*Exercise directions*
Scan the records for lines holding "grey". Say how many there are and give nothing else.

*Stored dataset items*
-=-=-=-=-
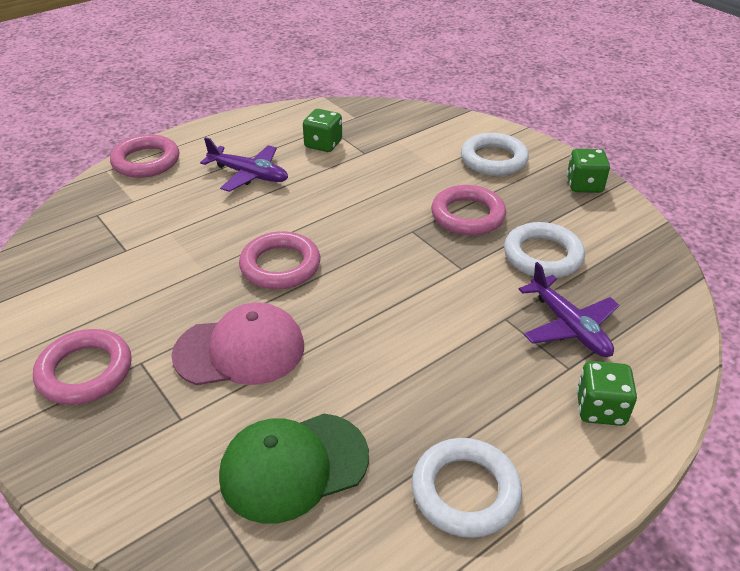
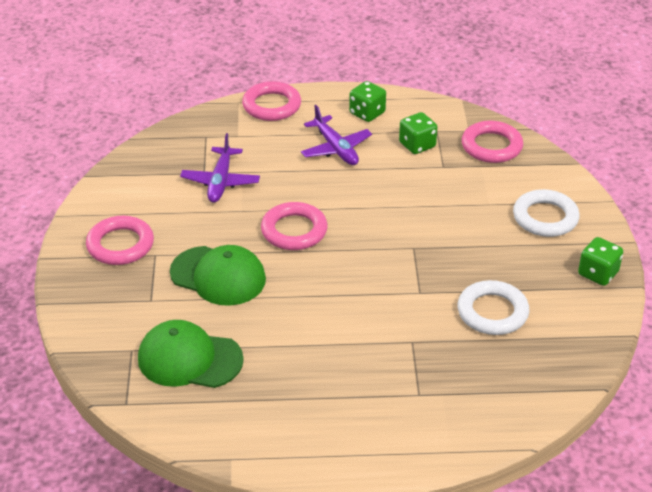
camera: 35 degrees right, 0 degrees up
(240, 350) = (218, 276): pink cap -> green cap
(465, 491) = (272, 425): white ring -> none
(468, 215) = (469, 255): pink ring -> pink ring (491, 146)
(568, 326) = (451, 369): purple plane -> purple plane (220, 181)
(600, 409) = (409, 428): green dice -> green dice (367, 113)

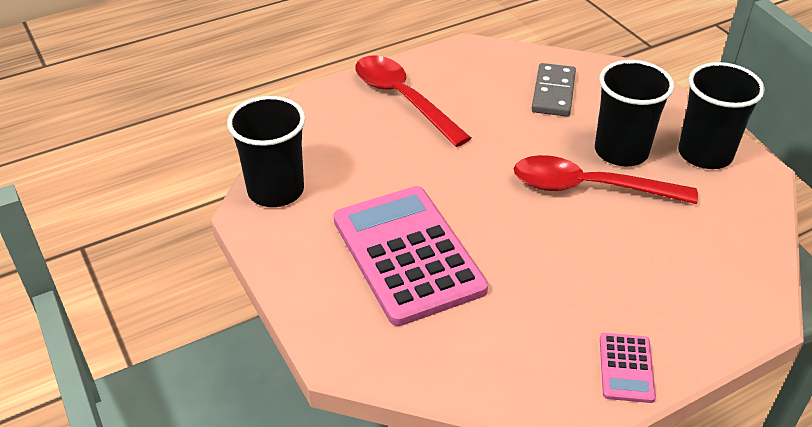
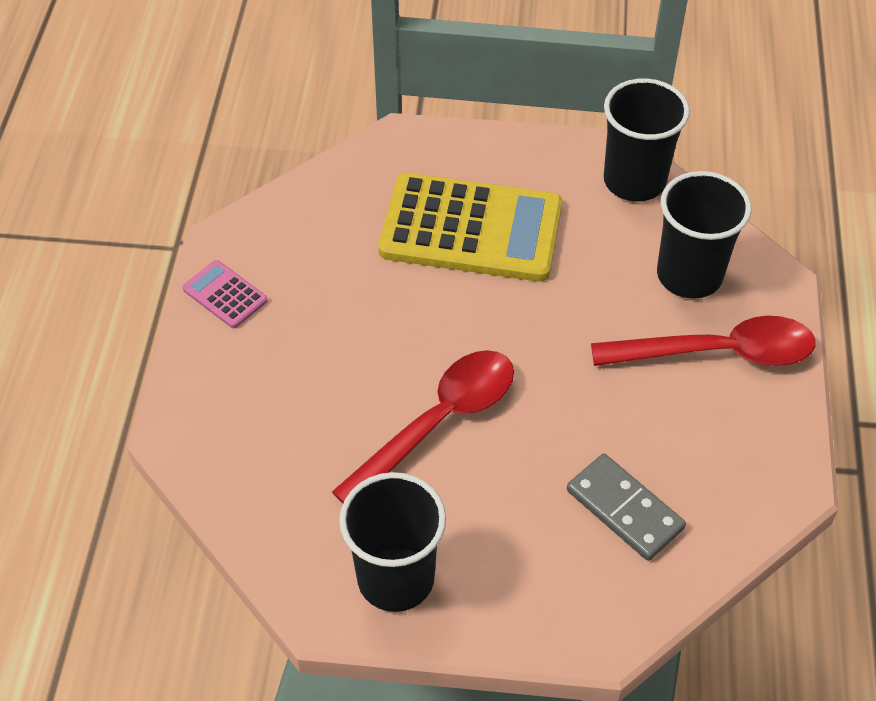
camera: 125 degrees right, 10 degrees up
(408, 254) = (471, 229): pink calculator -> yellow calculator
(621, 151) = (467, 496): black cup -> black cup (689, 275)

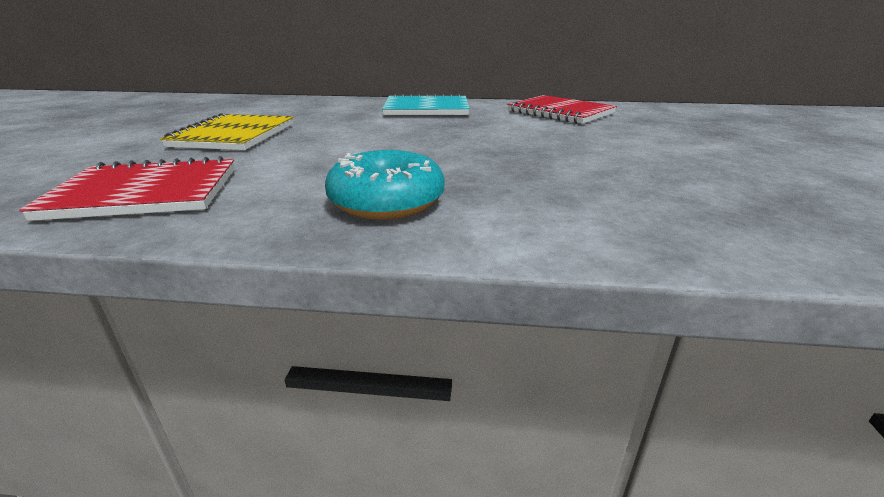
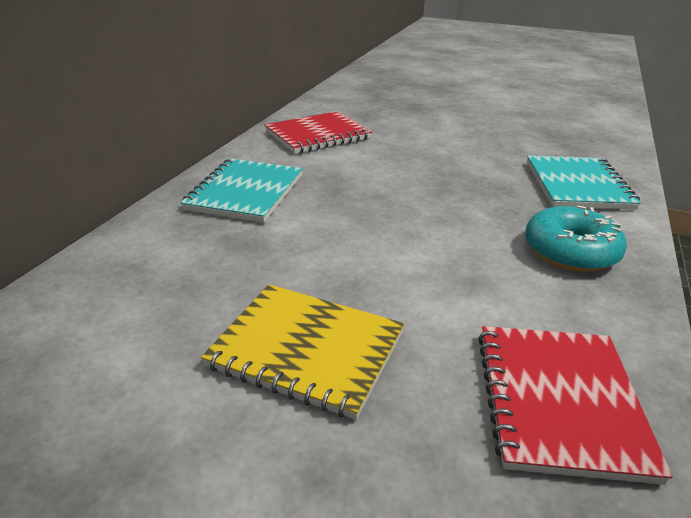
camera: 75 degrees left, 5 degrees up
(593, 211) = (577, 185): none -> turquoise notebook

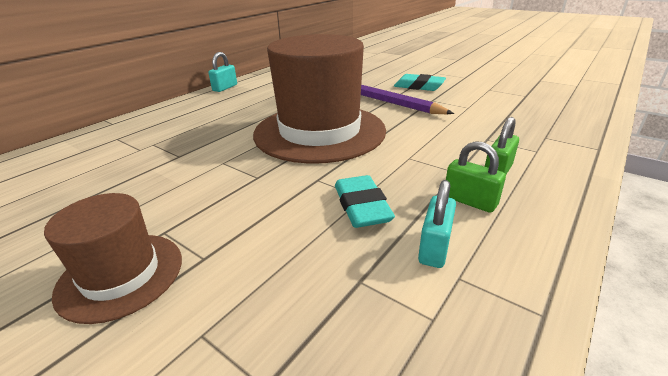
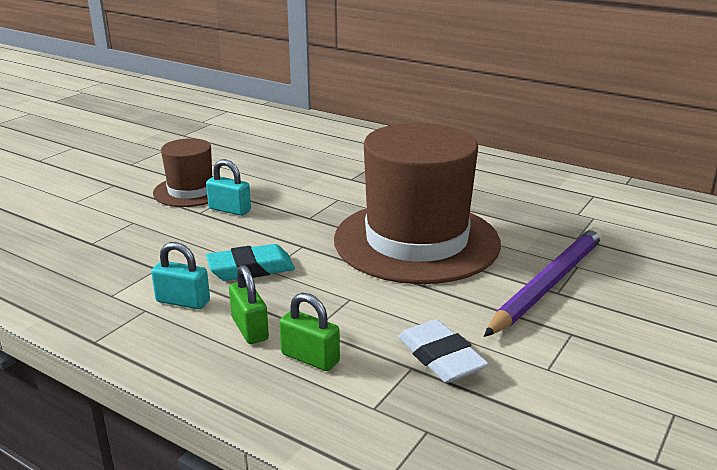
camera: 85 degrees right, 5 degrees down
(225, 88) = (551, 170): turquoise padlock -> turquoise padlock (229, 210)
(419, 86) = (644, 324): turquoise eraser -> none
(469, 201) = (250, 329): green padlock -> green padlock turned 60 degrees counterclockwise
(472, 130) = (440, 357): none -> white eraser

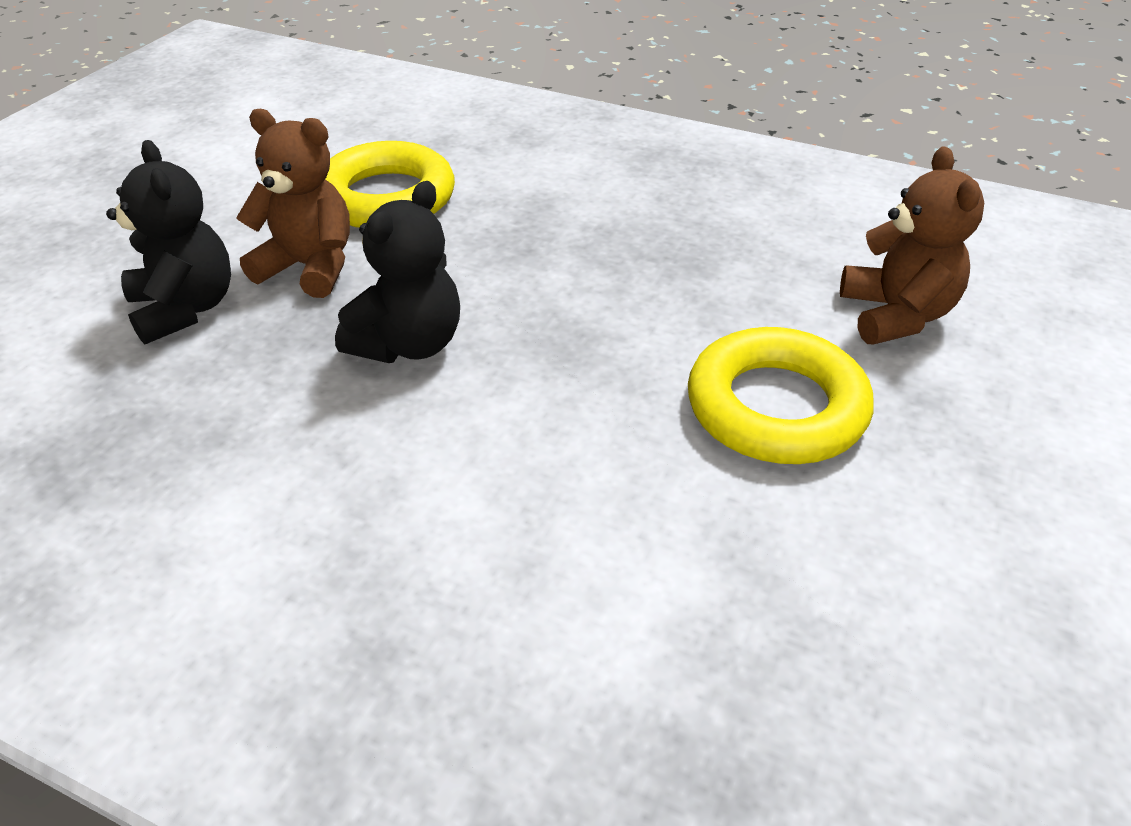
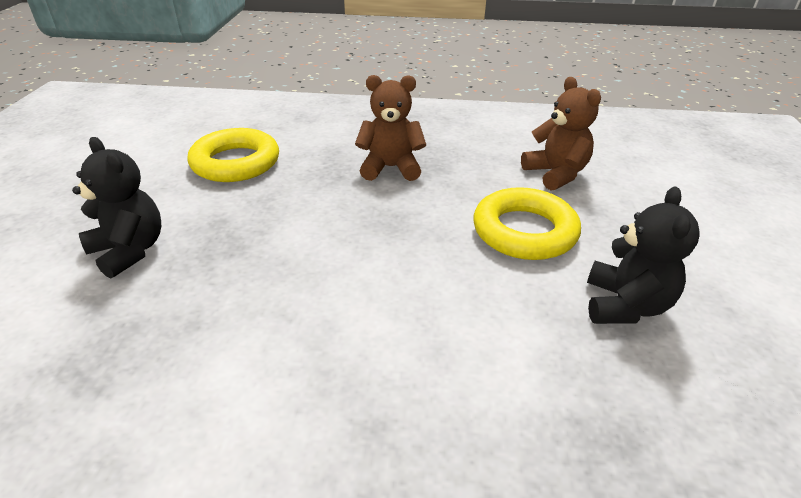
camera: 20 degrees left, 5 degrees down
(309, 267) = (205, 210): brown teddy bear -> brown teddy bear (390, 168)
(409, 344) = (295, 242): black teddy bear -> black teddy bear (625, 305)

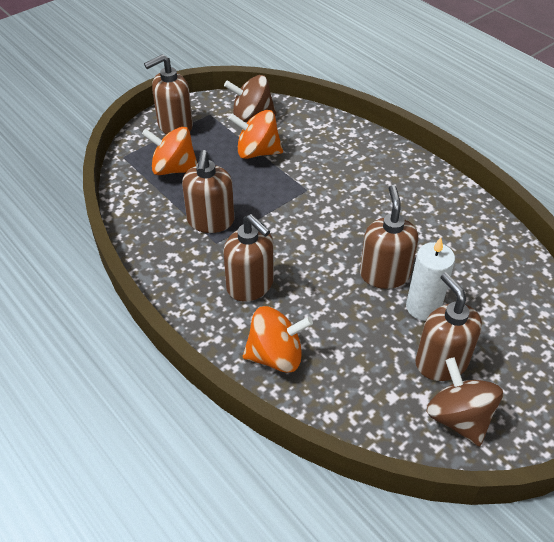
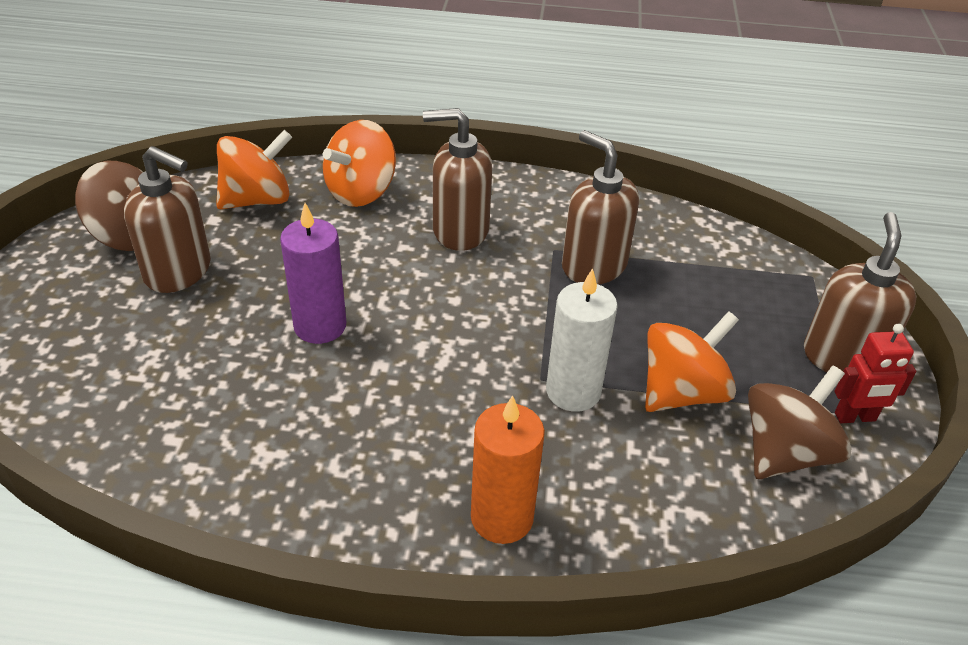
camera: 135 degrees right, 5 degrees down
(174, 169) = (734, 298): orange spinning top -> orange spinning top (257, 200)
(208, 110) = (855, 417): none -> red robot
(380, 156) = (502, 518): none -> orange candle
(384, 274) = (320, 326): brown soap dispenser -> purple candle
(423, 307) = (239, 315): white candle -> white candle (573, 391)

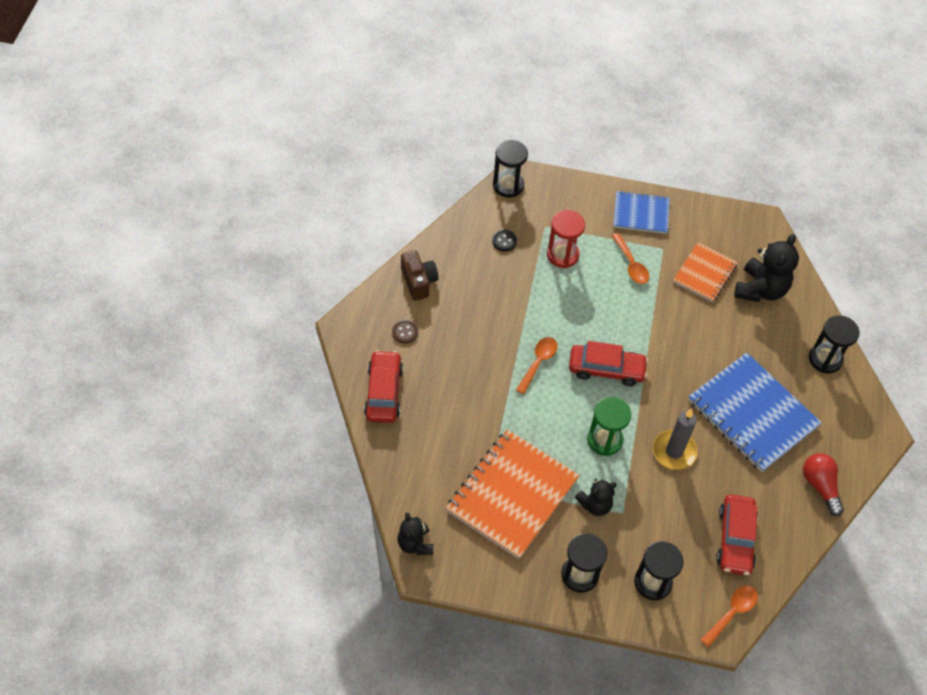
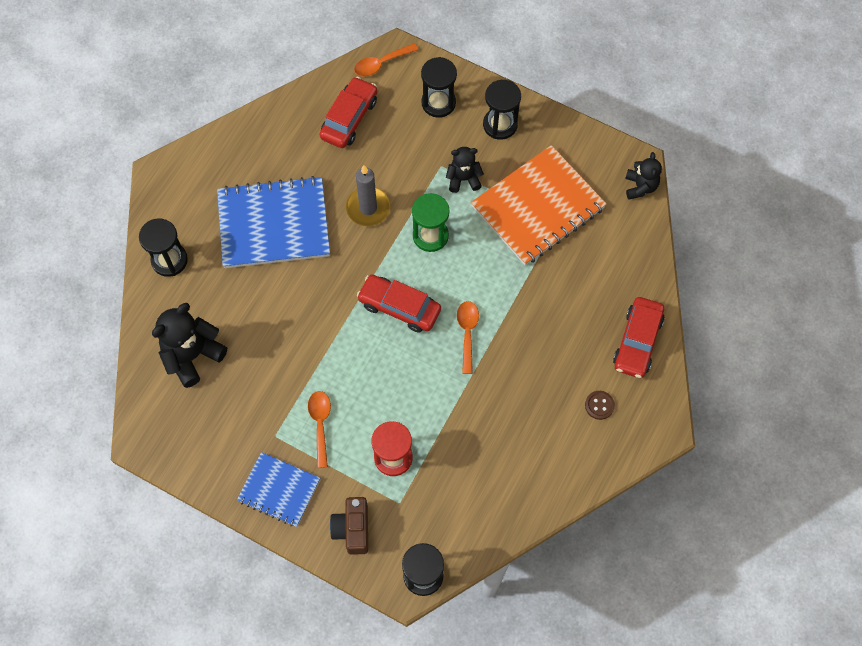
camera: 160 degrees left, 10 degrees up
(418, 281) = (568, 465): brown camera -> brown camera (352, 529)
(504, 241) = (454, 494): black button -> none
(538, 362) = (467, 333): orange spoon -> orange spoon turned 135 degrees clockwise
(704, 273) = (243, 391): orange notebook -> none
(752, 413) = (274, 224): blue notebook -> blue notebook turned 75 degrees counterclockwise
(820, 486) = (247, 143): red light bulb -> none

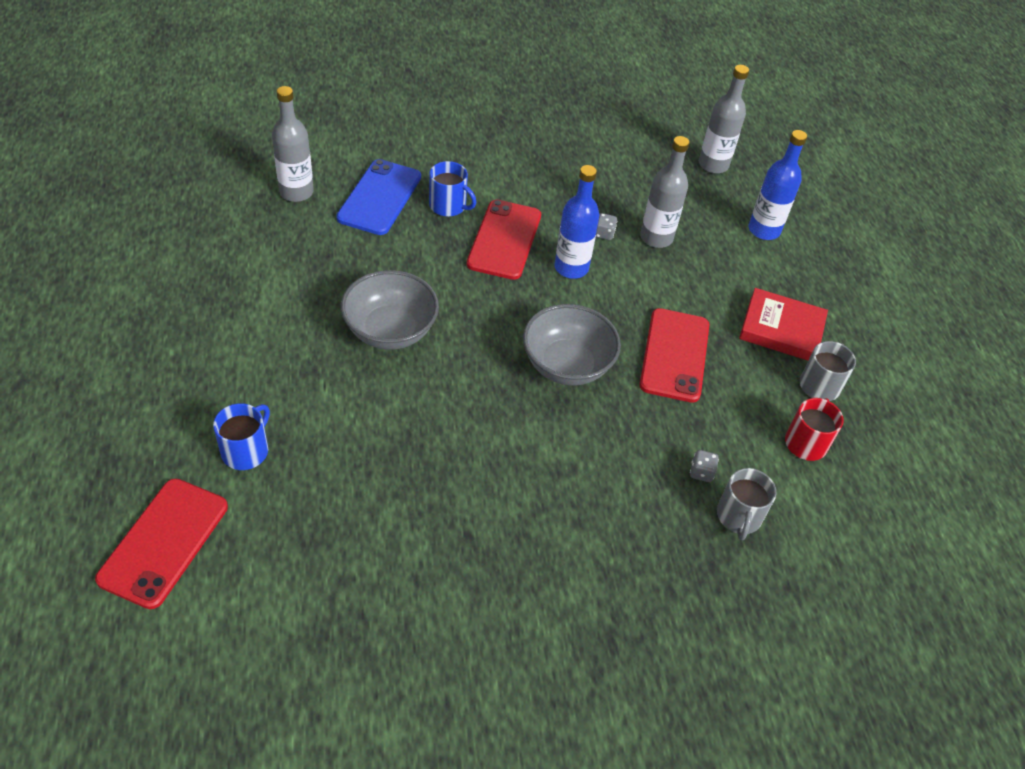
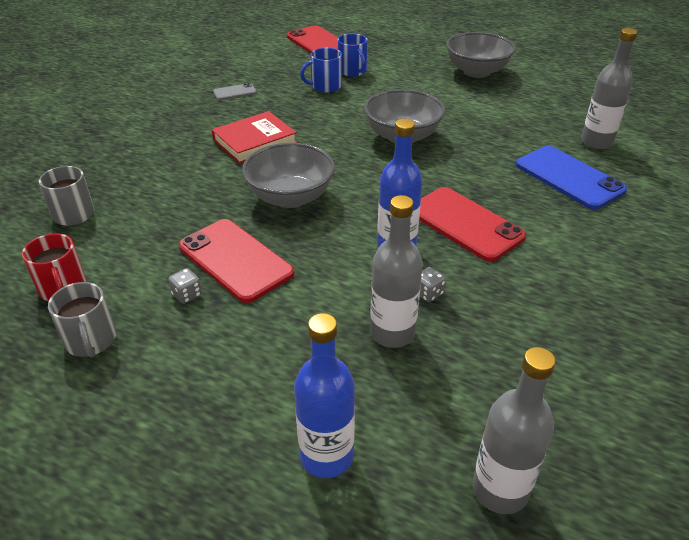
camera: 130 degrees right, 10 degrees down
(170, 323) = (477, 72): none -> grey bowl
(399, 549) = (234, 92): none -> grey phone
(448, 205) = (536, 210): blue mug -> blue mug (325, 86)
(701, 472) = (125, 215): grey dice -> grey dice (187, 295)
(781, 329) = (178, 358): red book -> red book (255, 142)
-=-=-=-=-
*Response to this task*
3